What is required:
A single figure is required: the number of lines below in which the word "orange" occurs.
★ ★ ★
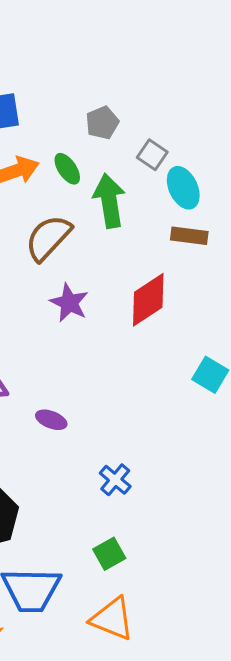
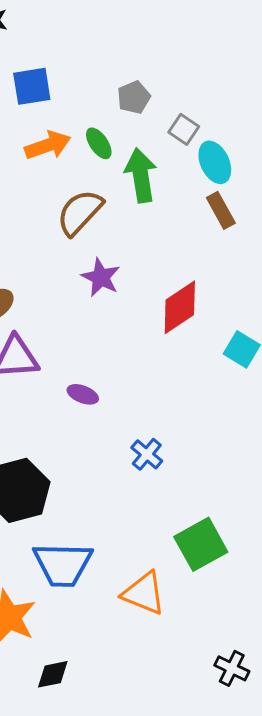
brown rectangle: (189, 236) -> (221, 210), turned 54
red diamond: (148, 300) -> (180, 307), moved
green square: (109, 554) -> (201, 544), moved, size x1.6

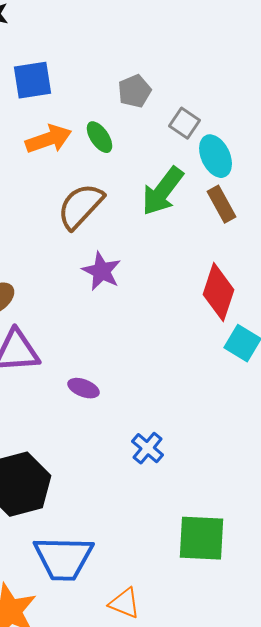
green arrow: (141, 175) -> (163, 191), moved, turned -134
red diamond: (180, 307) -> (219, 292), moved, turned -38
green square: (201, 544) -> (202, 538), turned 32
orange triangle: (144, 593) -> (125, 603), moved, size x0.7

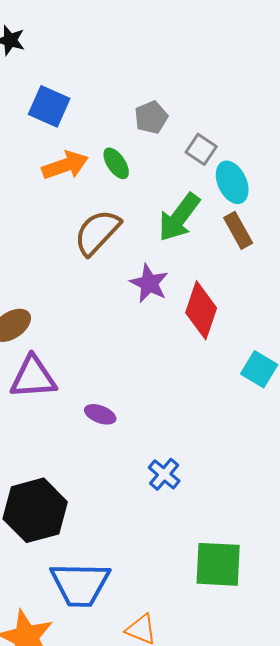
blue square: (33, 80) -> (49, 106), turned 33
purple star: (102, 271) -> (149, 283), moved
red diamond: (219, 292) -> (201, 310), moved

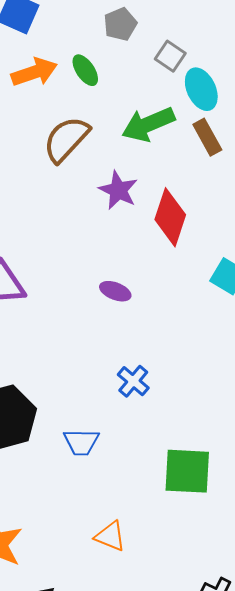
green arrow: (179, 217) -> (148, 124), turned 30
purple ellipse: (100, 414) -> (115, 291), moved
blue trapezoid: (80, 584) -> (81, 442), moved, size x0.6

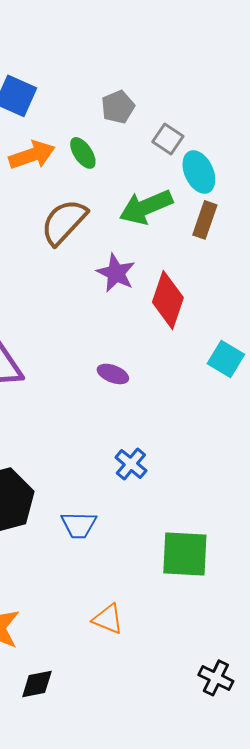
brown rectangle: (207, 137) -> (205, 220), turned 48

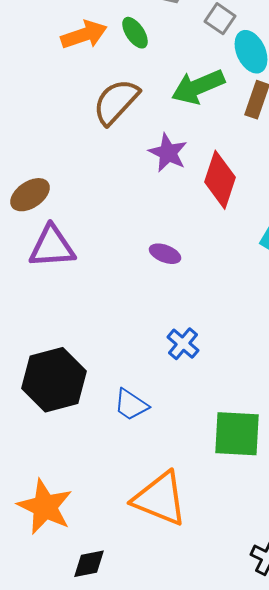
blue trapezoid: (79, 525) -> (131, 405), turned 33
orange triangle: (108, 619) -> (160, 499), size x1.8

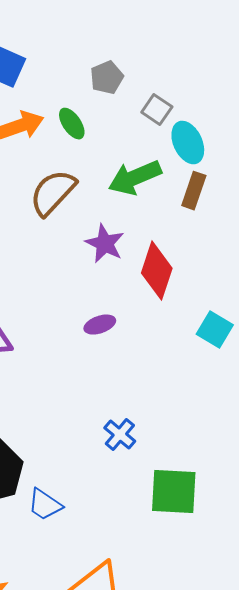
purple ellipse: (165, 254) -> (100, 325), moved, turned -40
blue trapezoid: (131, 405) -> (45, 505), moved
green square: (237, 434) -> (174, 492), moved

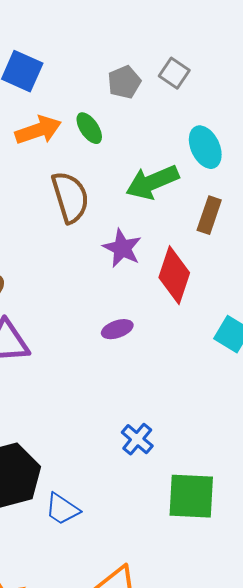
gray square: (157, 110) -> (174, 73), moved
brown rectangle: (194, 191) -> (209, 215), moved
brown semicircle: (53, 193) -> (70, 197), turned 120

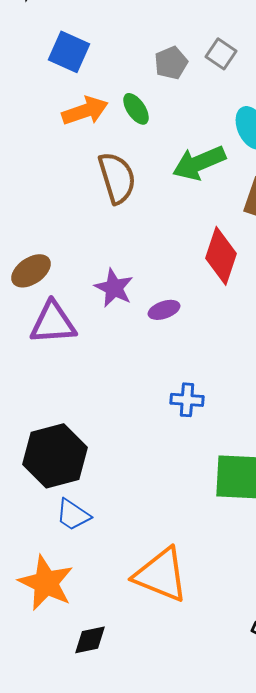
purple star: (122, 248) -> (114, 288), moved
blue cross: (137, 439) -> (187, 400), moved, turned -36
blue trapezoid: (62, 509) -> (73, 515), moved

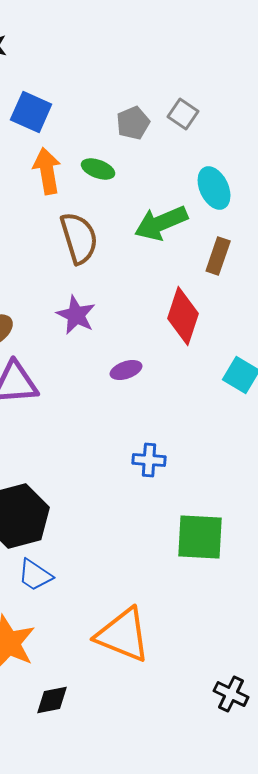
green ellipse: (136, 109) -> (98, 169), turned -36
orange arrow: (85, 111) -> (47, 171), turned -81
purple star: (114, 288) -> (76, 315), moved

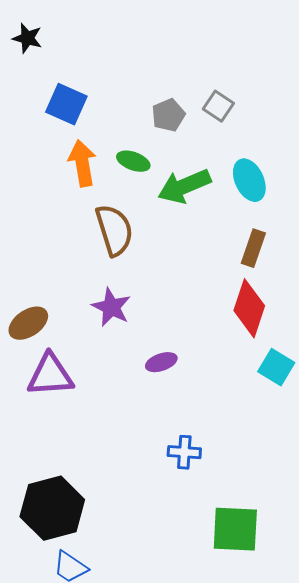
green arrow: (161, 223) -> (184, 186), moved
red diamond: (183, 316) -> (249, 308), moved

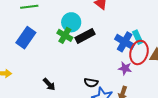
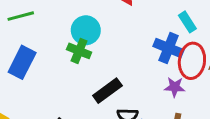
black rectangle: (85, 36) -> (107, 91), moved
cyan rectangle: (138, 37) -> (187, 22), moved

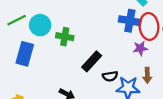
cyan circle: (86, 30) -> (40, 25), moved

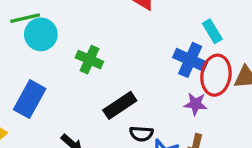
cyan circle: (40, 25) -> (41, 34), moved
blue rectangle: (25, 54) -> (30, 99), moved

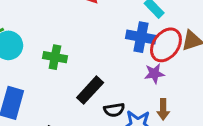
red ellipse: (216, 75) -> (166, 45), turned 40

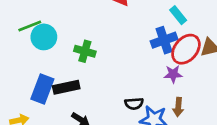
blue cross: (141, 37) -> (164, 40), turned -35
black rectangle: (90, 90) -> (66, 87), moved, turned 30

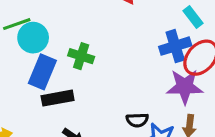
purple star: (173, 74) -> (185, 87), size x1.6
blue rectangle: (42, 89) -> (42, 72), moved

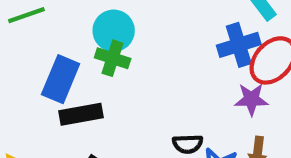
cyan circle: (33, 38) -> (114, 31), moved
purple star: (185, 87) -> (251, 99), size x0.7

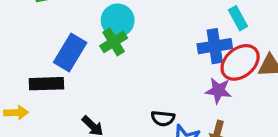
green cross: (113, 58) -> (114, 42), turned 32
black rectangle: (81, 114) -> (46, 84), moved

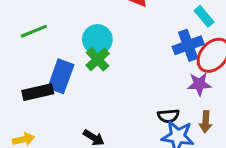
black rectangle: (46, 84) -> (38, 92), moved
black semicircle: (163, 118) -> (168, 116), moved

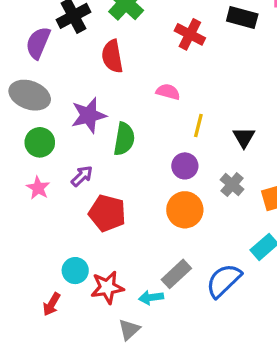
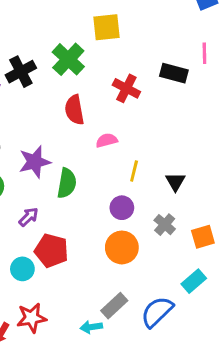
red semicircle: (112, 56) -> (74, 110), moved
pink semicircle: (168, 92) -> (107, 140), turned -30
cyan circle: (75, 271) -> (22, 269), moved
red star: (107, 287) -> (32, 318), moved

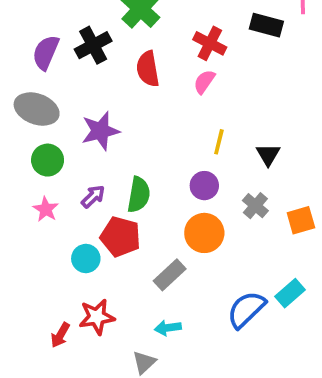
black cross: (21, 72) -> (93, 45), moved
pink semicircle: (107, 140) -> (204, 82), moved, turned -40
green semicircle: (67, 183) -> (139, 195), moved
cyan rectangle: (194, 281) -> (290, 293), moved
gray rectangle: (114, 306) -> (170, 275), moved

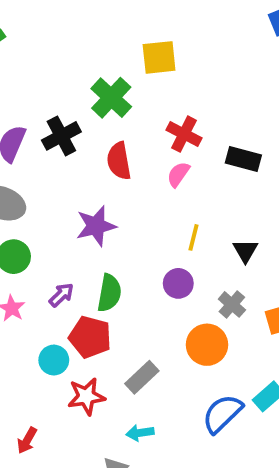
black rectangle: (266, 25) -> (243, 159), moved
purple star: (100, 131) -> (96, 226), moved
orange circle: (204, 233) -> (207, 345), moved
red star: (97, 317) -> (86, 396), moved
★ ★ ★
Completed exercise:
4